◆ Dataset records:

________________________________________

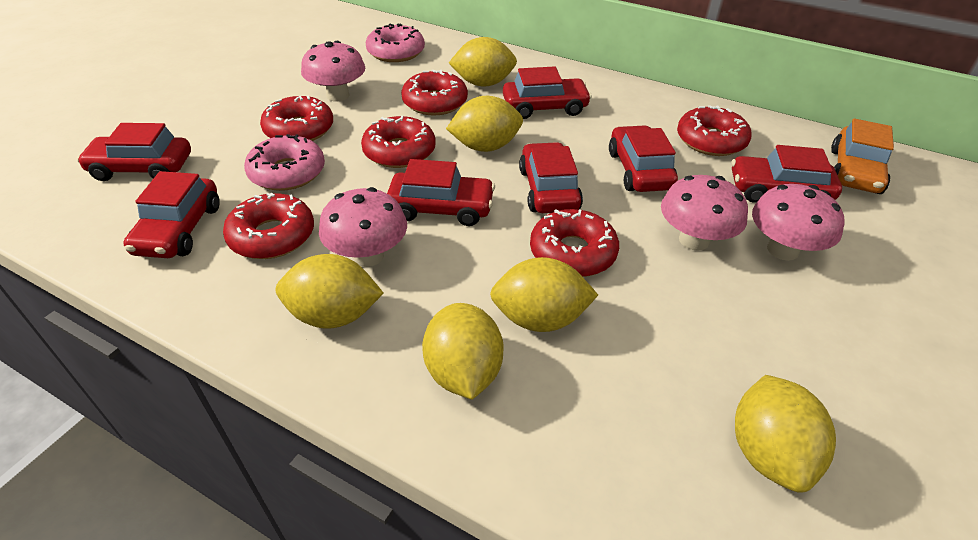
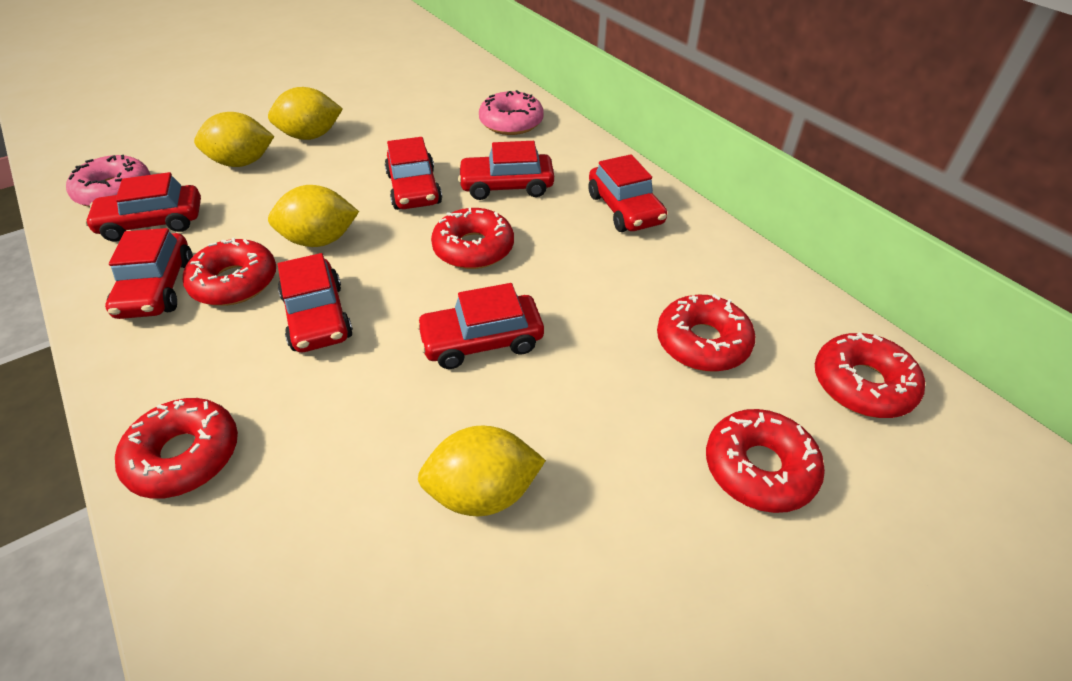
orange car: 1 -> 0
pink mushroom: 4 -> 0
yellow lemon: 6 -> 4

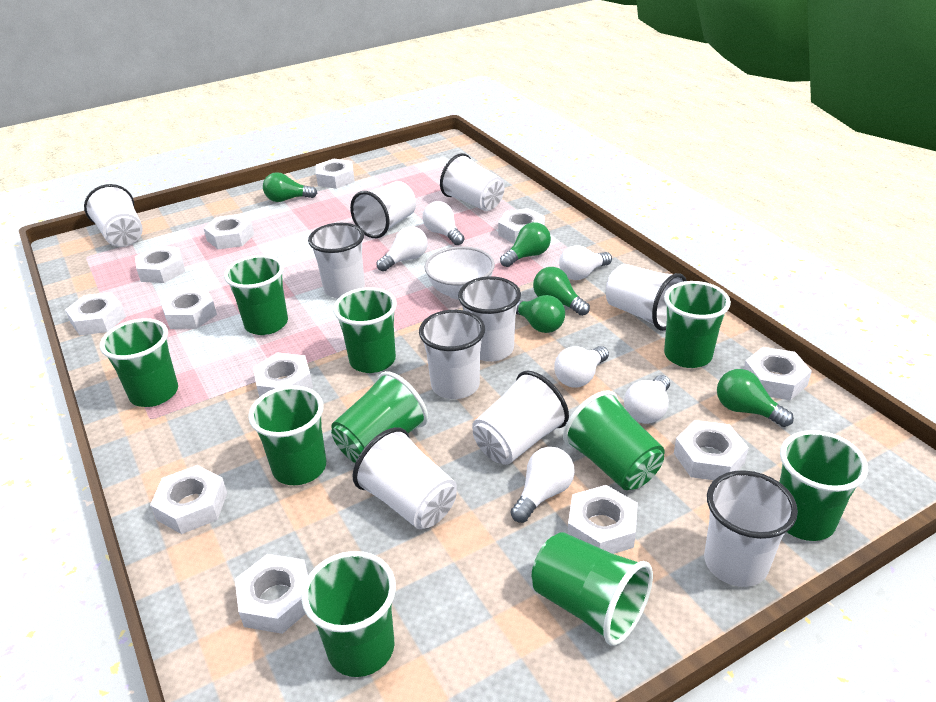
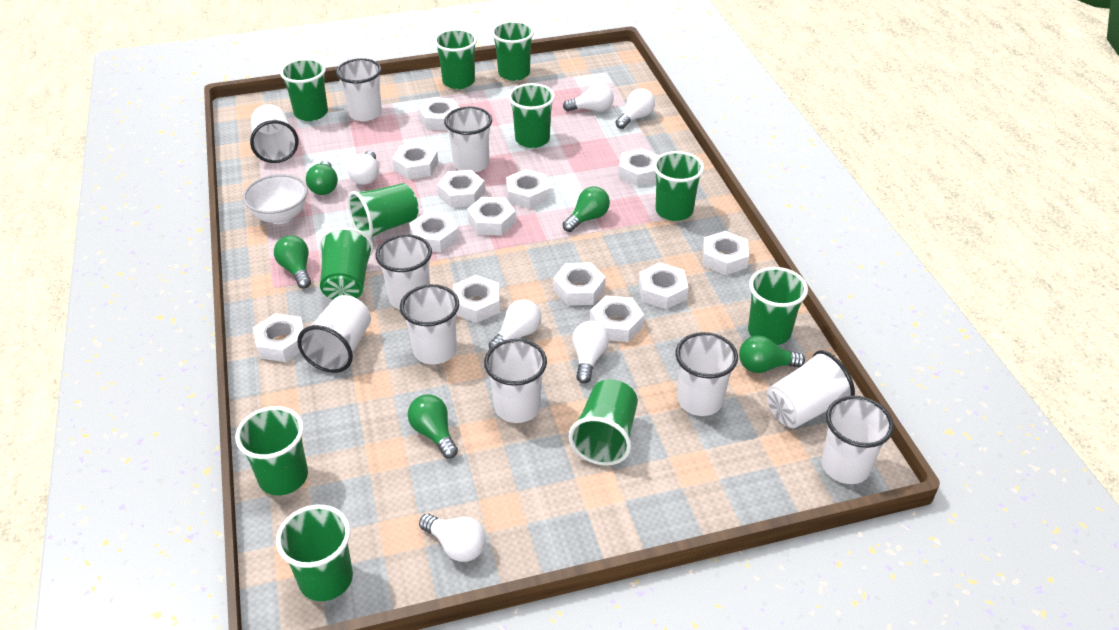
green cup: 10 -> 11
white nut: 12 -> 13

________________________________________

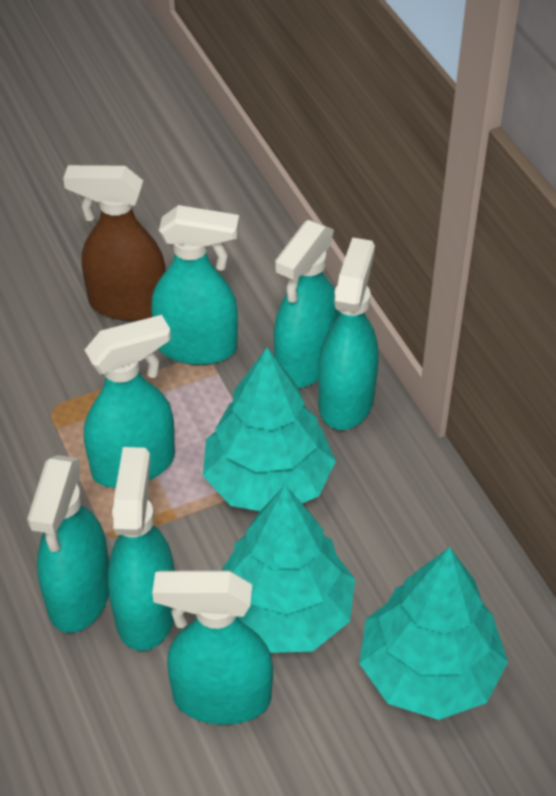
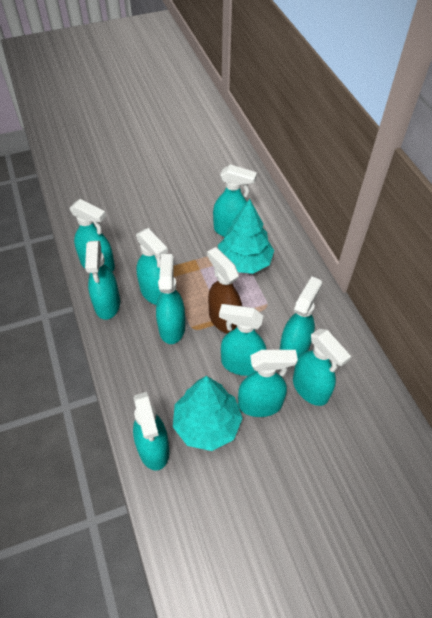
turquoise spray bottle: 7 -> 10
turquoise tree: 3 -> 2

________________________________________

◆ What to work on: The material above holds pictures; leave them out. Repeat exactly the lines from the one containing "orange car: 1 -> 0" through the one containing "white nut: 12 -> 13", and nothing else.

◆ Problem solution:
orange car: 1 -> 0
pink mushroom: 4 -> 0
yellow lemon: 6 -> 4

green cup: 10 -> 11
white nut: 12 -> 13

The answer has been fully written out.